RECORDS SHOWN:
####

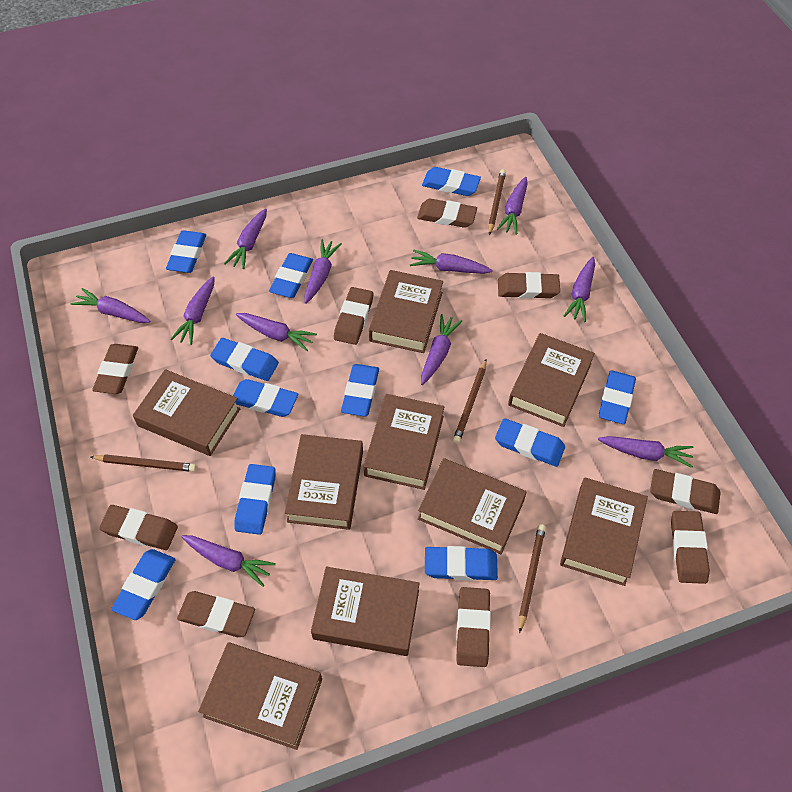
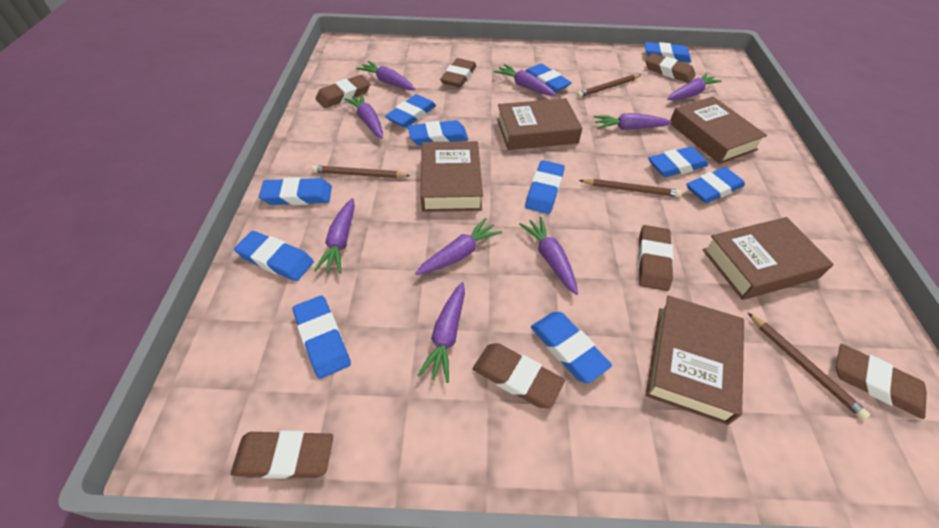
brown book: 9 -> 5
brown eraser: 9 -> 7
purple carrot: 11 -> 9

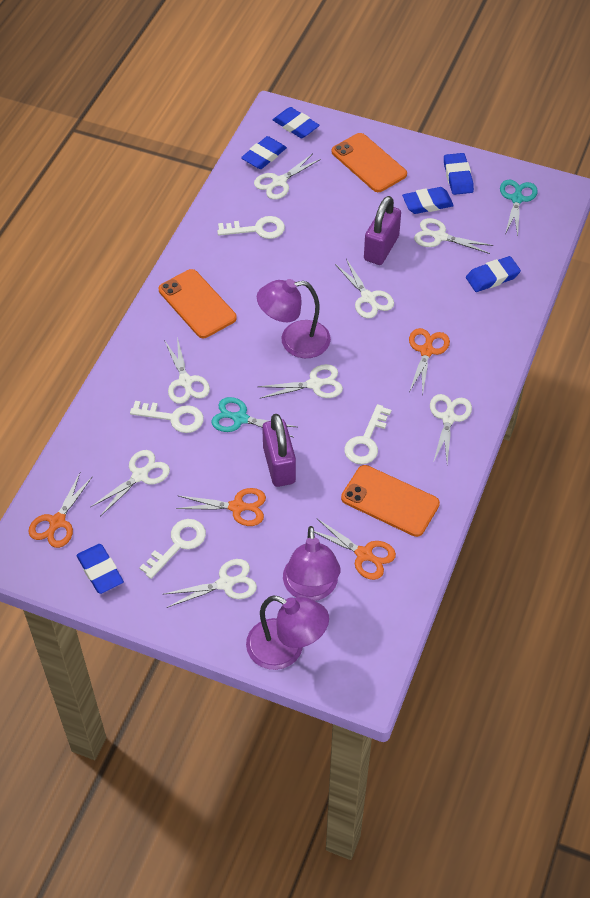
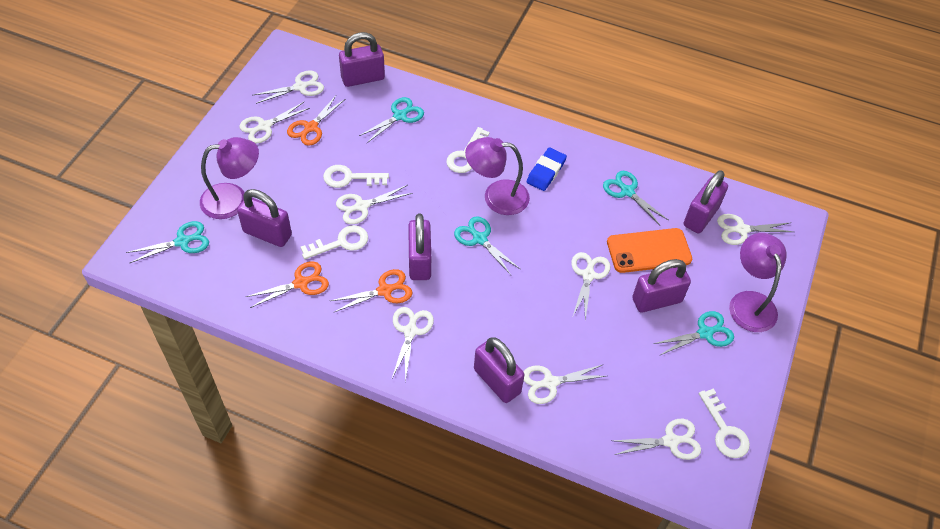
blue eraser: 6 -> 1
orange phone: 3 -> 1
orange scissors: 4 -> 3
purple padlock: 2 -> 6
turquoise scissors: 2 -> 5

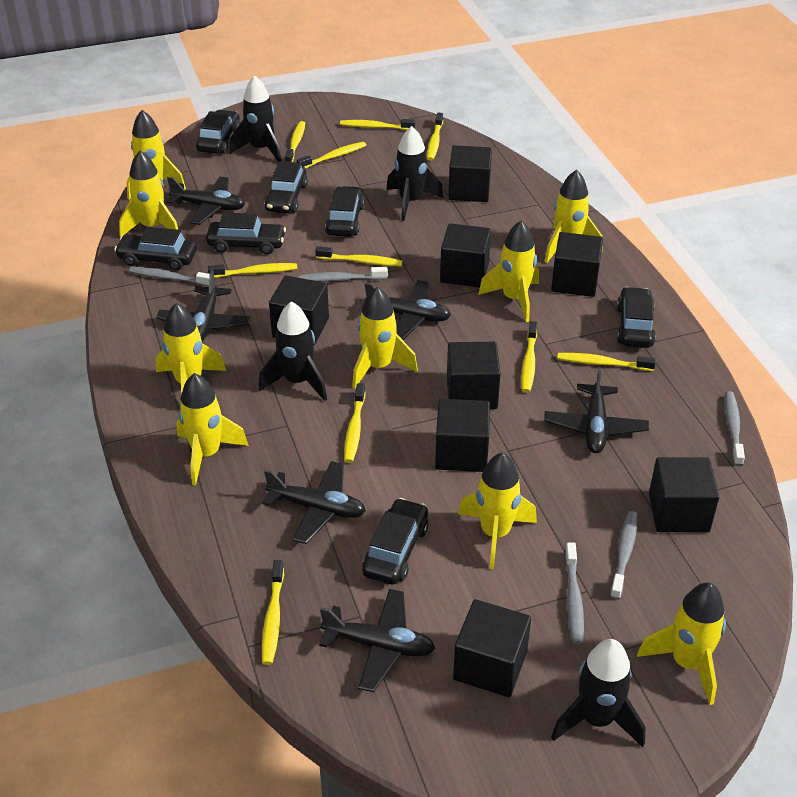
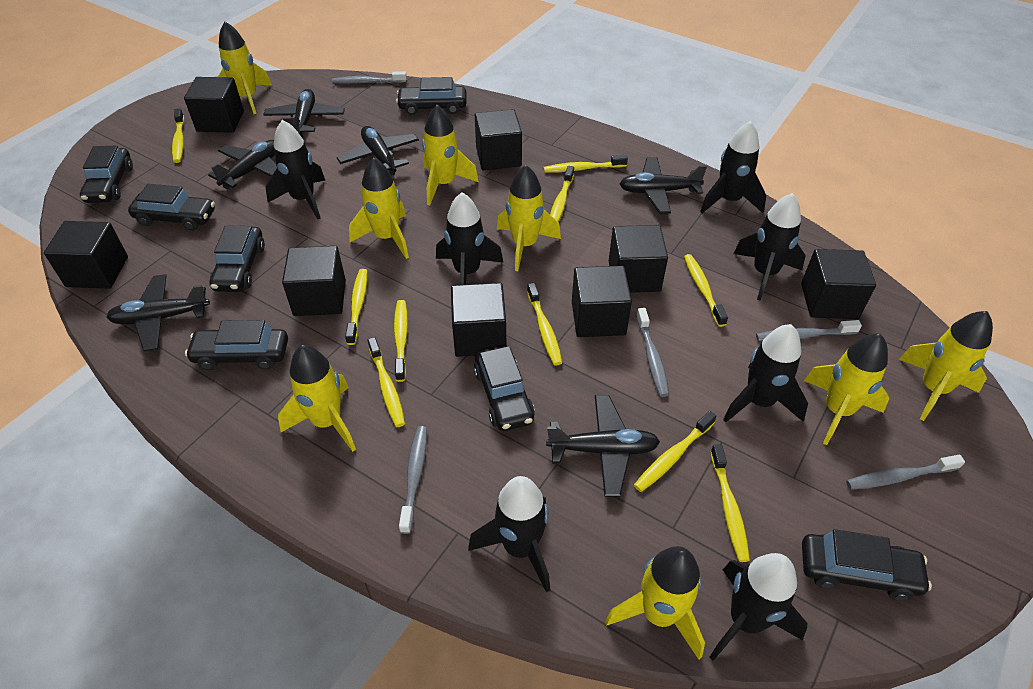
black rocket: 4 -> 7
yellow rocket: 9 -> 8

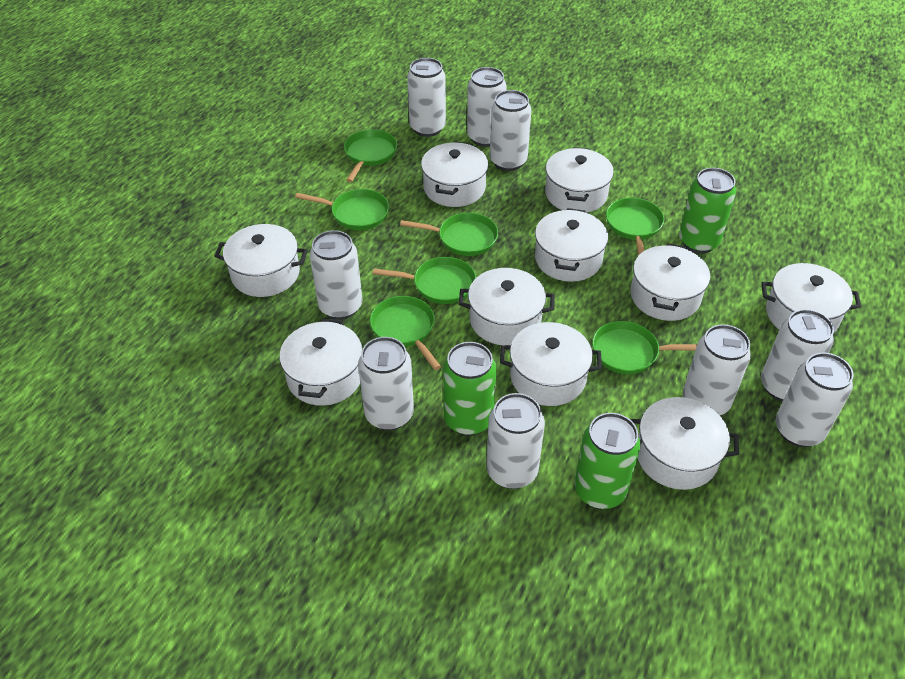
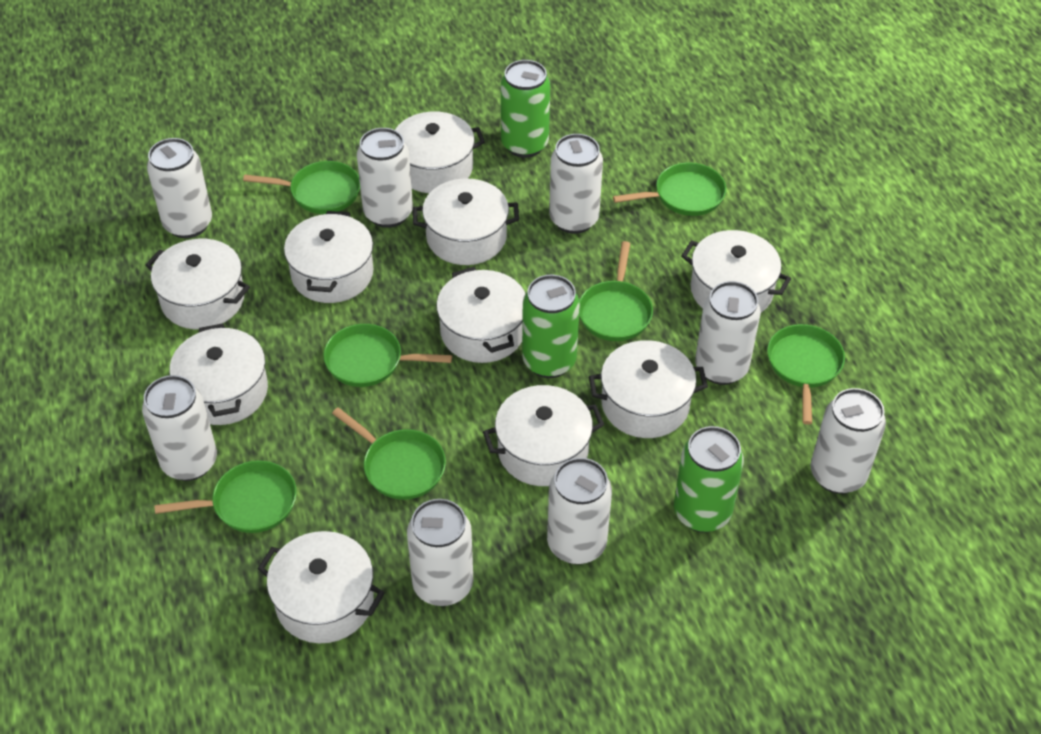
white can: 9 -> 8

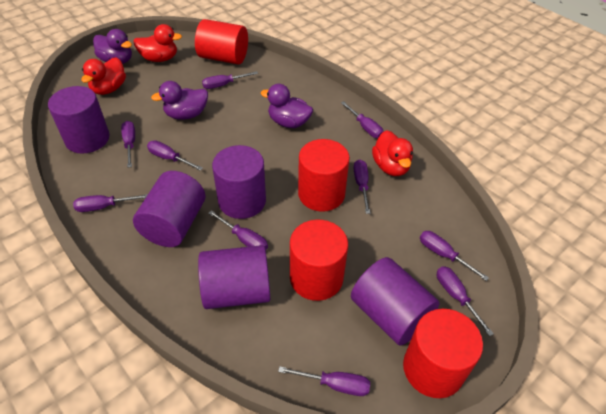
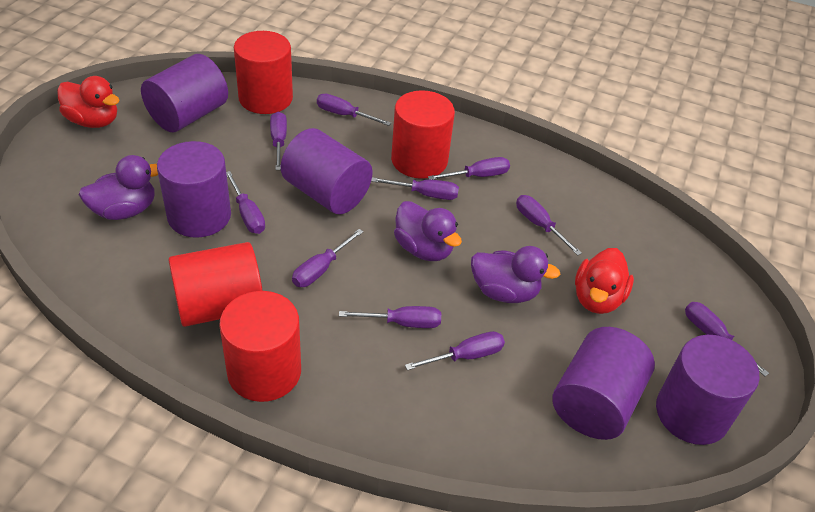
red duck: 3 -> 2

####

The material above is to be transcribed exactly, with all pictures omitted.

brown book: 9 -> 5
brown eraser: 9 -> 7
purple carrot: 11 -> 9

blue eraser: 6 -> 1
orange phone: 3 -> 1
orange scissors: 4 -> 3
purple padlock: 2 -> 6
turquoise scissors: 2 -> 5

black rocket: 4 -> 7
yellow rocket: 9 -> 8

white can: 9 -> 8

red duck: 3 -> 2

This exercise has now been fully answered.